Entries supplied Start Marker

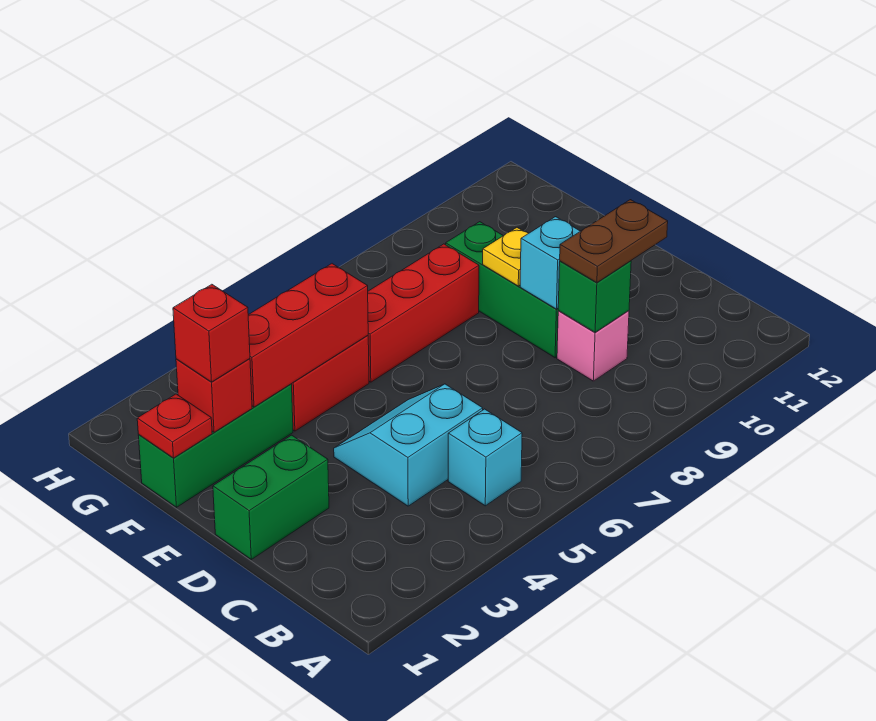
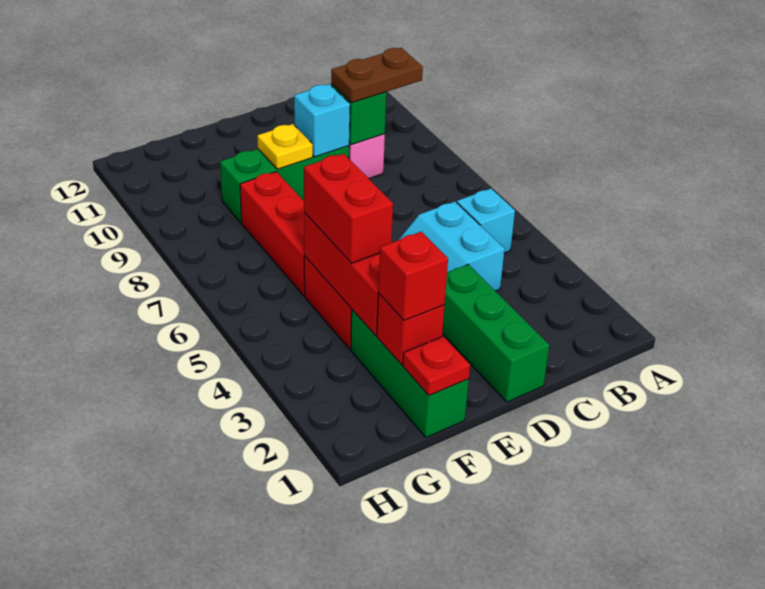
brown plate C9:C10 level 3 -> brown plate B9:C9 level 3
green brick D1:D2 level 1 -> green brick D1:D3 level 1
none -> red brick F4:F5 level 3

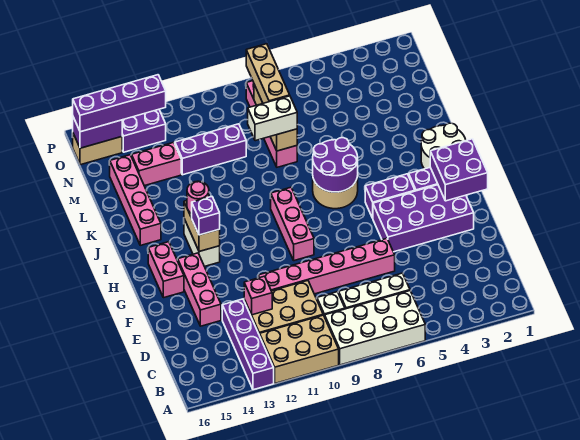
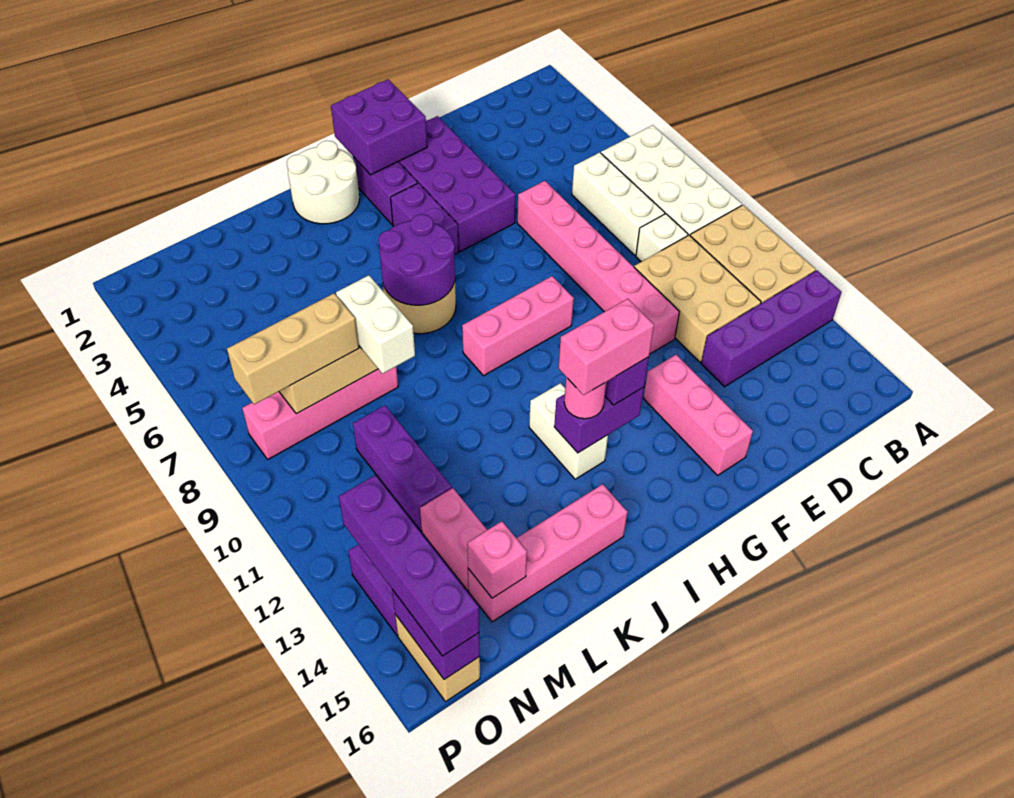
pink brick D12 level 2 -> pink brick M15 level 2
pink brick E14:G14 level 1 -> pink brick F13:F15 level 1
pink brick G15:H15 level 1 -> pink brick H13:I13 level 4
white brick H13:I13 level 1 -> white brick I12:I13 level 1
tan brick H13:I13 level 2 -> purple brick H13:I13 level 2

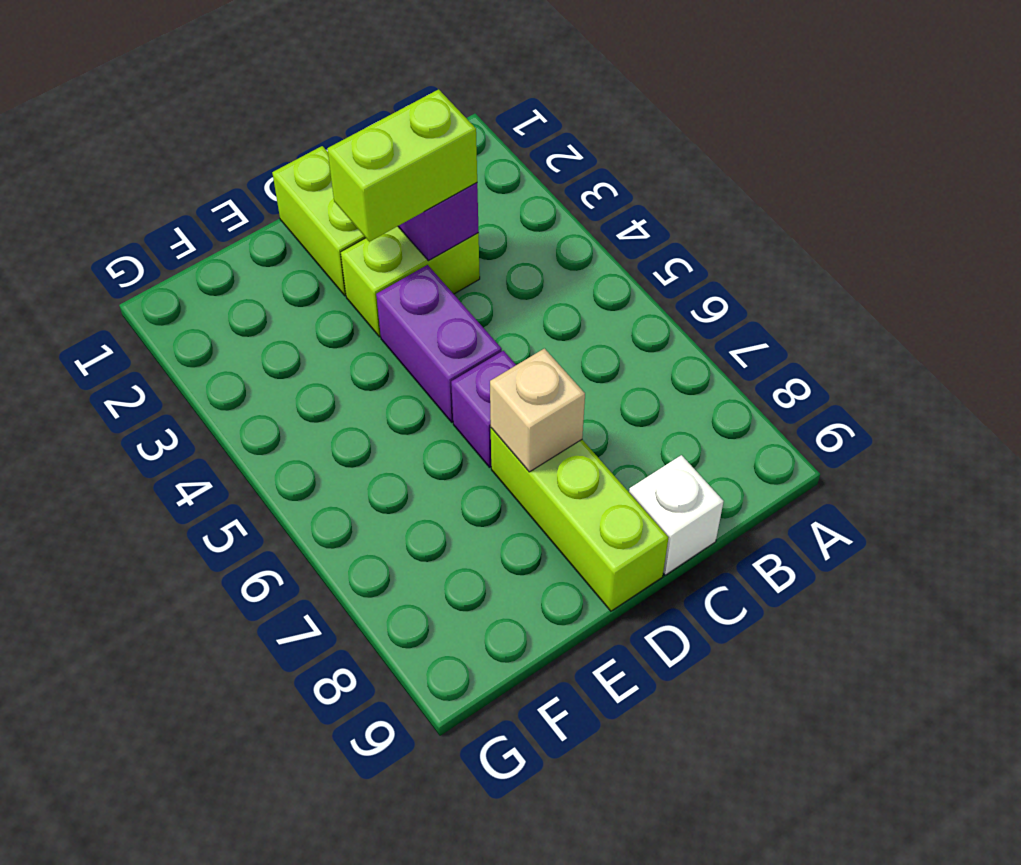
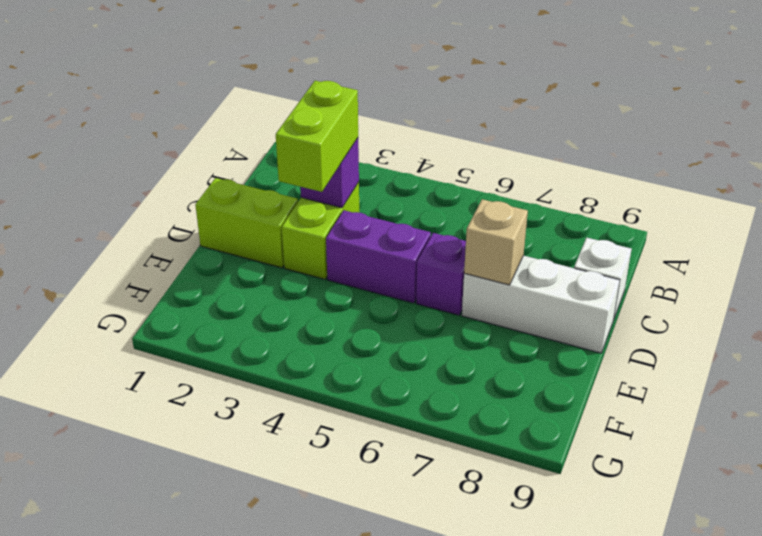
lime brick D7:D9 level 1 -> white brick D7:D9 level 1

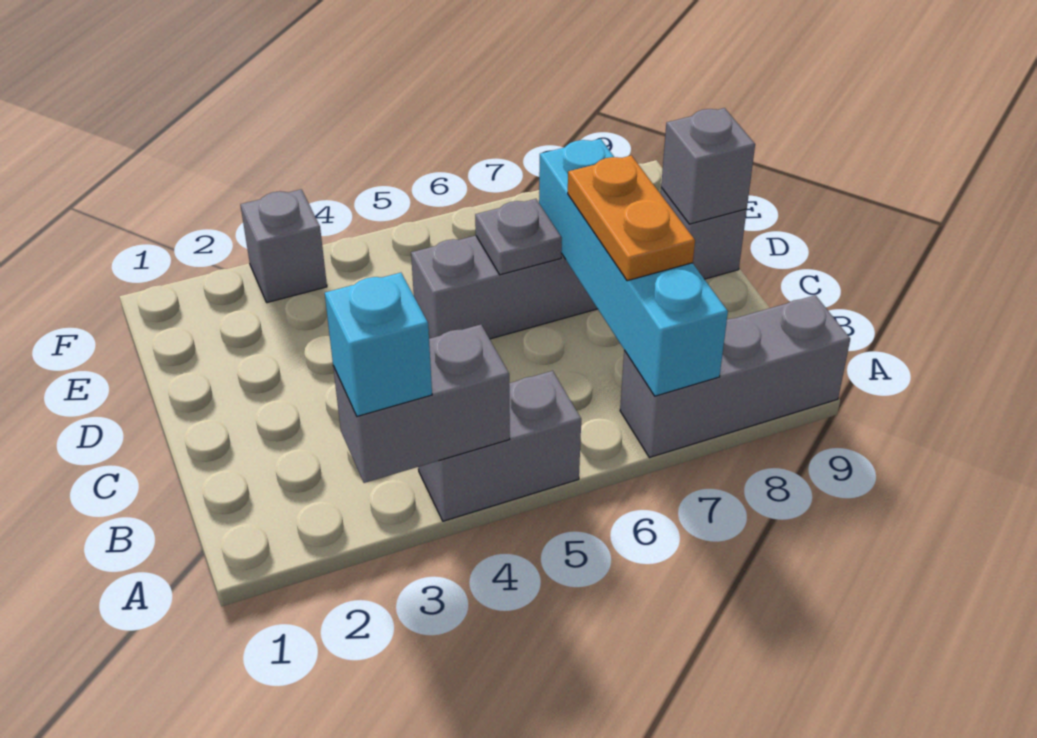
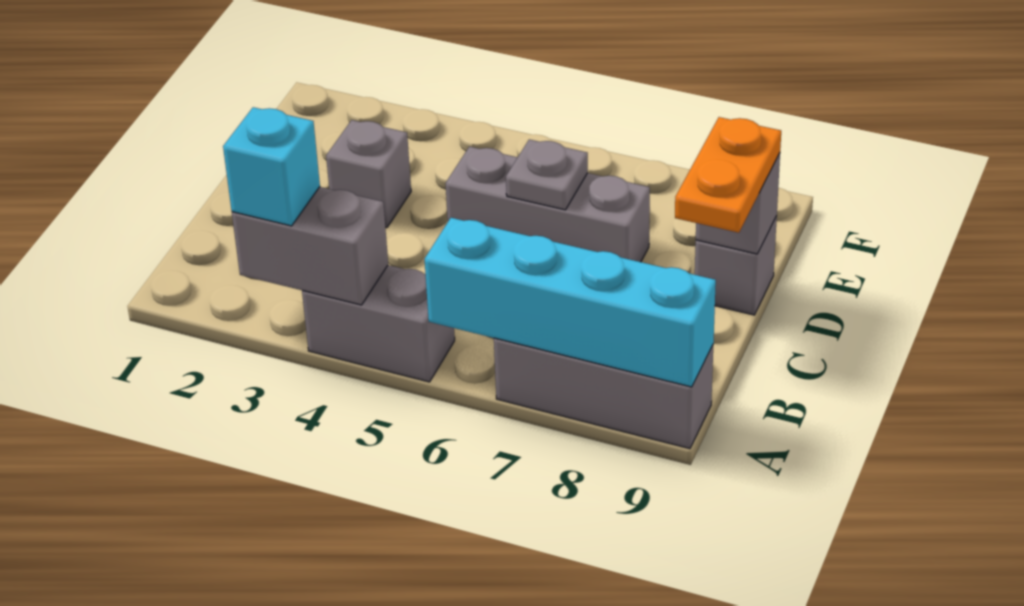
cyan brick A7:D7 level 2 -> cyan brick A6:A9 level 2
orange plate B7:C7 level 3 -> orange plate C9:D9 level 3
grey brick F3 level 1 -> grey brick D3 level 1

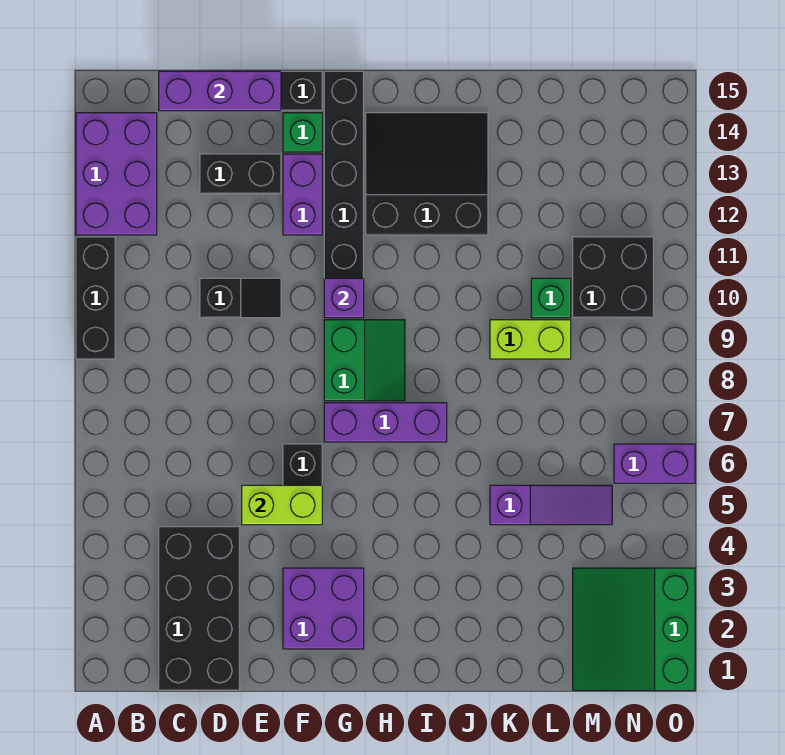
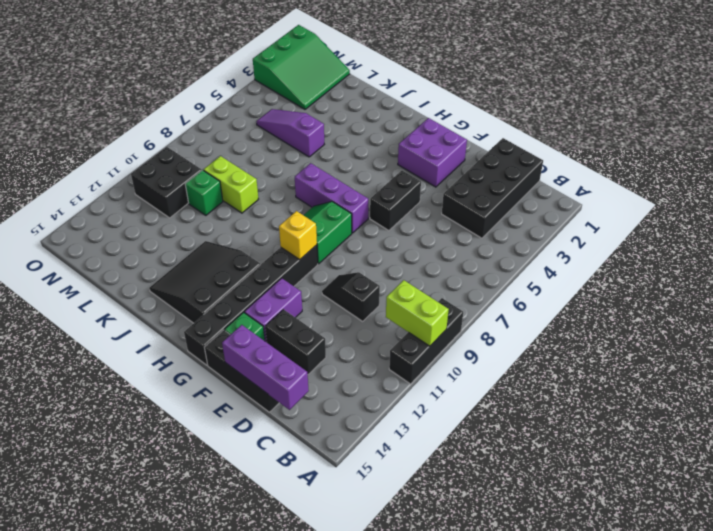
purple brick A12:B14 level 1 -> none
lime brick E5:F5 level 2 -> lime brick A10:B10 level 2
purple brick G10 level 2 -> yellow brick G10 level 2
black slope H12:J14 level 1 top 12 -> black slope H12:J14 level 1 top H
purple brick N6:O6 level 1 -> none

Entries supplied End Marker

**Exercise directions:** When you copy the data, keep every line exact and leave out each picture.

**Answer to this task:**
brown plate C9:C10 level 3 -> brown plate B9:C9 level 3
green brick D1:D2 level 1 -> green brick D1:D3 level 1
none -> red brick F4:F5 level 3

pink brick D12 level 2 -> pink brick M15 level 2
pink brick E14:G14 level 1 -> pink brick F13:F15 level 1
pink brick G15:H15 level 1 -> pink brick H13:I13 level 4
white brick H13:I13 level 1 -> white brick I12:I13 level 1
tan brick H13:I13 level 2 -> purple brick H13:I13 level 2

lime brick D7:D9 level 1 -> white brick D7:D9 level 1

cyan brick A7:D7 level 2 -> cyan brick A6:A9 level 2
orange plate B7:C7 level 3 -> orange plate C9:D9 level 3
grey brick F3 level 1 -> grey brick D3 level 1

purple brick A12:B14 level 1 -> none
lime brick E5:F5 level 2 -> lime brick A10:B10 level 2
purple brick G10 level 2 -> yellow brick G10 level 2
black slope H12:J14 level 1 top 12 -> black slope H12:J14 level 1 top H
purple brick N6:O6 level 1 -> none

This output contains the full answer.